Copy the items below verbatim, beginning at the line that contains "is (1804, 1275)." and stopping after the line that contains "Describe the element at coordinates (653, 109)".

____________

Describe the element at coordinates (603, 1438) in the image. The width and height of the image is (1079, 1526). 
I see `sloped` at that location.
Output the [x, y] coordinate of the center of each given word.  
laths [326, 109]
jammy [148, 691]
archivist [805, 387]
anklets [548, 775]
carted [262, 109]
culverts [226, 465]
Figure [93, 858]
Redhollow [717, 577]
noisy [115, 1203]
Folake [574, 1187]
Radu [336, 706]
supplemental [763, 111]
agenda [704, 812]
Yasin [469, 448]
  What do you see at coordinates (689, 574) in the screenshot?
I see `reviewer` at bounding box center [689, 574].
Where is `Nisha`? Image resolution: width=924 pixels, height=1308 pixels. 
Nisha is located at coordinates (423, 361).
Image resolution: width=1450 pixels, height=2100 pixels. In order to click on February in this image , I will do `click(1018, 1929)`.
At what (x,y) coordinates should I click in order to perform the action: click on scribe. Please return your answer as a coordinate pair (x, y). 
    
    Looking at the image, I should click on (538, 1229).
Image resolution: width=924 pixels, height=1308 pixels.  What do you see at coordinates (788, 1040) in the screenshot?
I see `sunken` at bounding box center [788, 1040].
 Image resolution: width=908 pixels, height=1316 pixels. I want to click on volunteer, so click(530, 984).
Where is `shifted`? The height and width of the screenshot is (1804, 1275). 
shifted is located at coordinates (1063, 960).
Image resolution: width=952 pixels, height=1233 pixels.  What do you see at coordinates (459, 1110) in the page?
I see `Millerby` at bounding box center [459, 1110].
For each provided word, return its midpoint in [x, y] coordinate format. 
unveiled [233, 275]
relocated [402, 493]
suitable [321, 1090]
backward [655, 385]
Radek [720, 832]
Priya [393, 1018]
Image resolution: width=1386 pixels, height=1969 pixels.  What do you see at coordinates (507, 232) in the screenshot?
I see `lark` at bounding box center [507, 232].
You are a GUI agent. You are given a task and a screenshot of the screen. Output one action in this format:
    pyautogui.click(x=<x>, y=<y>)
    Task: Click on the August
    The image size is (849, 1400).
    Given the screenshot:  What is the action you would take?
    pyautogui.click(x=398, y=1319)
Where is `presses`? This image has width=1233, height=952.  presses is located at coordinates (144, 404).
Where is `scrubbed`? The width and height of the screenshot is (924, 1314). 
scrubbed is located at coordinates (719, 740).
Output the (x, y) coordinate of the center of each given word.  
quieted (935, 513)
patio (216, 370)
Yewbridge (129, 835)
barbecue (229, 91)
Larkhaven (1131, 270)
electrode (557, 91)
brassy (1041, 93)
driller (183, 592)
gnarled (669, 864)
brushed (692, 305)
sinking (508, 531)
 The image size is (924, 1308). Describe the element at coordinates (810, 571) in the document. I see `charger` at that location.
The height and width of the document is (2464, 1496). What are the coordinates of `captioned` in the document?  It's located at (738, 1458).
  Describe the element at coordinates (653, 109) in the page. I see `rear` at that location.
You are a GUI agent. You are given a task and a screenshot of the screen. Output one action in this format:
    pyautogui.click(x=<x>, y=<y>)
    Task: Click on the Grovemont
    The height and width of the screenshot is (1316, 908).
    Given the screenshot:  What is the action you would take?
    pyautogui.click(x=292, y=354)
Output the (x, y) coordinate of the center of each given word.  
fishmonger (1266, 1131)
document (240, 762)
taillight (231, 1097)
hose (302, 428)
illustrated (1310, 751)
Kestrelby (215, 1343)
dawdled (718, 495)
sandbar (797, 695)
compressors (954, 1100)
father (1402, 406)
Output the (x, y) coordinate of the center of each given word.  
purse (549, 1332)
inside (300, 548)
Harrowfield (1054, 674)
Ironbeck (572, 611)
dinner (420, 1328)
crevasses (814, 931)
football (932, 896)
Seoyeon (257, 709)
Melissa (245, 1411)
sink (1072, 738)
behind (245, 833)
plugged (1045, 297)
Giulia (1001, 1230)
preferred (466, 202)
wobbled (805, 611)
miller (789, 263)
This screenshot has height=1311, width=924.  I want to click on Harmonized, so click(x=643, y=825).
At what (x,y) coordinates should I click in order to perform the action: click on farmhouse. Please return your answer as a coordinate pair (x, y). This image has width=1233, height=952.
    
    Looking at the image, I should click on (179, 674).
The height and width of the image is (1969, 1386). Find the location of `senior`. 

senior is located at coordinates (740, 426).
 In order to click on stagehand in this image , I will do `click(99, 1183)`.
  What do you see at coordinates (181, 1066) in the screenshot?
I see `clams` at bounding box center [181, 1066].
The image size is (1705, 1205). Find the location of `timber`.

____________

## COMPLETED TASK
Where is `shifted`? The height and width of the screenshot is (1804, 1275). 
shifted is located at coordinates (1063, 960).
Image resolution: width=952 pixels, height=1233 pixels.  What do you see at coordinates (459, 1110) in the page?
I see `Millerby` at bounding box center [459, 1110].
For each provided word, return its midpoint in [x, y] coordinate format. 
unveiled [233, 275]
relocated [402, 493]
suitable [321, 1090]
backward [655, 385]
Radek [720, 832]
Priya [393, 1018]
Image resolution: width=1386 pixels, height=1969 pixels.  What do you see at coordinates (507, 232) in the screenshot?
I see `lark` at bounding box center [507, 232].
You are a GUI agent. You are given a task and a screenshot of the screen. Output one action in this format:
    pyautogui.click(x=<x>, y=<y>)
    Task: Click on the August
    The image size is (849, 1400).
    Given the screenshot:  What is the action you would take?
    pyautogui.click(x=398, y=1319)
Where is `presses`? This image has width=1233, height=952.  presses is located at coordinates (144, 404).
Where is `scrubbed`? The width and height of the screenshot is (924, 1314). 
scrubbed is located at coordinates (719, 740).
Output the (x, y) coordinate of the center of each given word.  
quieted (935, 513)
patio (216, 370)
Yewbridge (129, 835)
barbecue (229, 91)
Larkhaven (1131, 270)
electrode (557, 91)
brassy (1041, 93)
driller (183, 592)
gnarled (669, 864)
brushed (692, 305)
sinking (508, 531)
 The image size is (924, 1308). Describe the element at coordinates (810, 571) in the document. I see `charger` at that location.
The height and width of the document is (2464, 1496). What are the coordinates of `captioned` in the document?  It's located at (738, 1458).
  Describe the element at coordinates (653, 109) in the page. I see `rear` at that location.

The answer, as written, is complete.